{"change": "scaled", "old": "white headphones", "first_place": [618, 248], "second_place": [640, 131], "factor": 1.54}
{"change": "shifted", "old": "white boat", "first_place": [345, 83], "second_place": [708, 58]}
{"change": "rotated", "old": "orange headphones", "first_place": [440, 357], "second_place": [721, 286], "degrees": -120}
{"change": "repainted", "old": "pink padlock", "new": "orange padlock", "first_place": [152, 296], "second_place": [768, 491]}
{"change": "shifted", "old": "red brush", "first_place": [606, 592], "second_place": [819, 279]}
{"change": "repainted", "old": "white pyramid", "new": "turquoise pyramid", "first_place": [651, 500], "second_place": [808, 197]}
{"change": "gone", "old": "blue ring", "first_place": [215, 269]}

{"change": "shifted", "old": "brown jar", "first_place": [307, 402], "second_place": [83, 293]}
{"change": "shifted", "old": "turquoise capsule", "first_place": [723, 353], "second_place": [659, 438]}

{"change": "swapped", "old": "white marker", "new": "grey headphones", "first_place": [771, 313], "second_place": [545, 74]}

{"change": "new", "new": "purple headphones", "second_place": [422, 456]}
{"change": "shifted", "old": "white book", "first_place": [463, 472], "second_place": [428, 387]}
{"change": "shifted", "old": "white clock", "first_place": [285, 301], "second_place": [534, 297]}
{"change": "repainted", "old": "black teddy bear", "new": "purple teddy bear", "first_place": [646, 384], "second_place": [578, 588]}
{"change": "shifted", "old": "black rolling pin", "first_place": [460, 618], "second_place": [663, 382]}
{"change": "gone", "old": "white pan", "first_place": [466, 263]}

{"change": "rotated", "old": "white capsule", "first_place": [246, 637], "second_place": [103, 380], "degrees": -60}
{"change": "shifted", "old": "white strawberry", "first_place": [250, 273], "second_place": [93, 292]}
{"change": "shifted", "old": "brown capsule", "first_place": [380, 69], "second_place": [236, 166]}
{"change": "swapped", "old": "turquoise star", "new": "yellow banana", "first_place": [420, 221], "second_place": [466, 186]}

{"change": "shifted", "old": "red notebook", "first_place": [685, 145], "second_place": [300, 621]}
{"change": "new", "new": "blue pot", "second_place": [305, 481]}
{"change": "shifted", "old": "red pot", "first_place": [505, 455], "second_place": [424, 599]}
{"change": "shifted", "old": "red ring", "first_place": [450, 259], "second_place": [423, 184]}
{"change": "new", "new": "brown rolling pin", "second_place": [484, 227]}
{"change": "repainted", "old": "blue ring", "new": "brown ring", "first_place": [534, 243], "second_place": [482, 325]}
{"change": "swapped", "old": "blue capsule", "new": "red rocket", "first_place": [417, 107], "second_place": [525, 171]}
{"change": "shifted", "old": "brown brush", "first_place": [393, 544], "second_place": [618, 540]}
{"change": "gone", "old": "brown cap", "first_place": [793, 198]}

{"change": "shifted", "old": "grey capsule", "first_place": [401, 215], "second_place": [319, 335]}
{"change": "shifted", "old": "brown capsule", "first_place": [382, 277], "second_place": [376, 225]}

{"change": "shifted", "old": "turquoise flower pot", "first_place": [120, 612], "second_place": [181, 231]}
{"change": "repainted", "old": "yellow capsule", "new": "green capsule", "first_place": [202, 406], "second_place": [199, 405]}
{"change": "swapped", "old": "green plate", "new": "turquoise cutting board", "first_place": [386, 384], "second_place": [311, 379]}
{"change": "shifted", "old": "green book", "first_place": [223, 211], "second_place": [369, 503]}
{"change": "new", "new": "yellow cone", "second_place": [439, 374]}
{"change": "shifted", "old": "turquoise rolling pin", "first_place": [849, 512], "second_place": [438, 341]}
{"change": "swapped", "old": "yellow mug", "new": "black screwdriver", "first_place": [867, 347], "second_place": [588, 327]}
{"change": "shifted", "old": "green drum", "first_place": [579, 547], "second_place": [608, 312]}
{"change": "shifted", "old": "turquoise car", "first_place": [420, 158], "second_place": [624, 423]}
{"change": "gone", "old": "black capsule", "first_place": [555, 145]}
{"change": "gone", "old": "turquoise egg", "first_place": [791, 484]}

■ **Task statement**
Lines with "orange" in the records above: copy every one of them.

■ **Answer to the problem**
{"change": "rotated", "old": "orange headphones", "first_place": [440, 357], "second_place": [721, 286], "degrees": -120}
{"change": "repainted", "old": "pink padlock", "new": "orange padlock", "first_place": [152, 296], "second_place": [768, 491]}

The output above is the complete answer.